**Data excerpt**

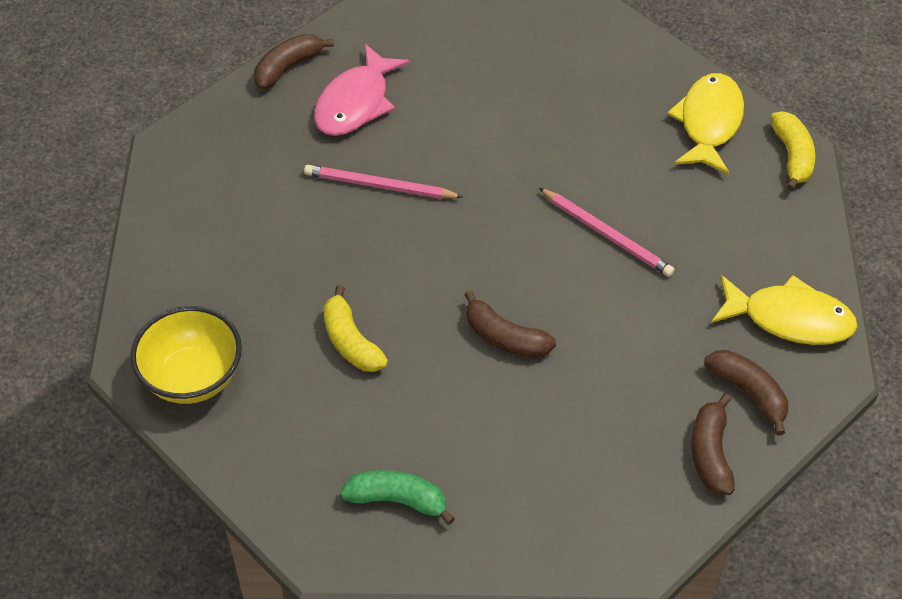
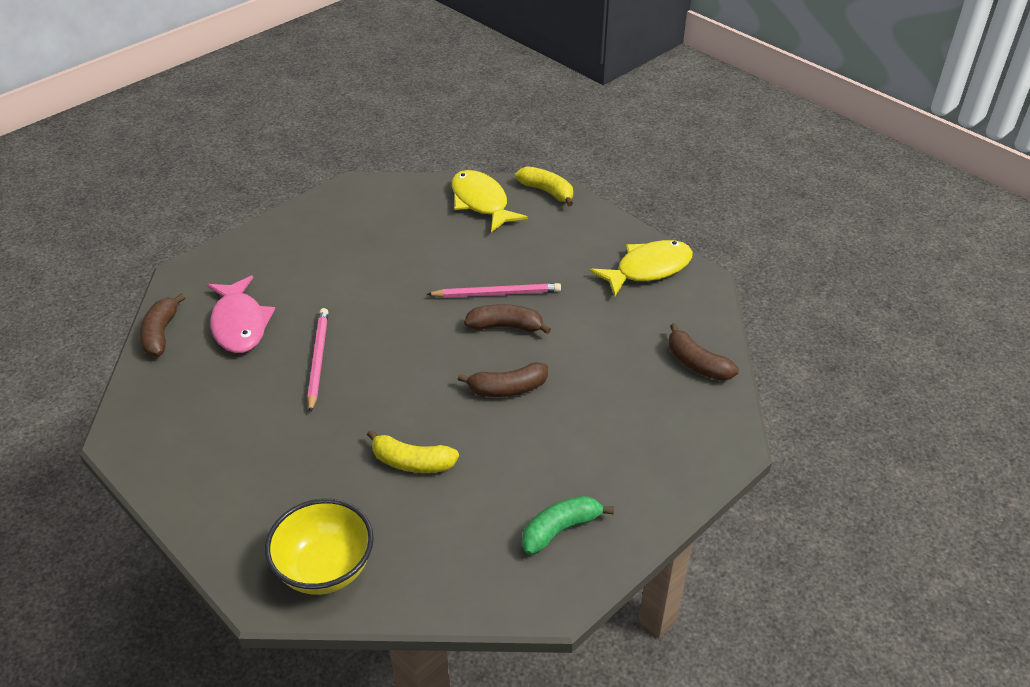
camera: 45 degrees left, 10 degrees down
(380, 186) = (318, 360): pink pencil -> pink pencil turned 120 degrees clockwise
(749, 393) = (676, 319): brown banana -> brown banana (506, 326)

**Assigned task**
Retype the full listing exactly; pictures stay out.

**Written solution**
camera: 45 degrees left, 10 degrees down
(380, 186) = (318, 360): pink pencil -> pink pencil turned 120 degrees clockwise
(749, 393) = (676, 319): brown banana -> brown banana (506, 326)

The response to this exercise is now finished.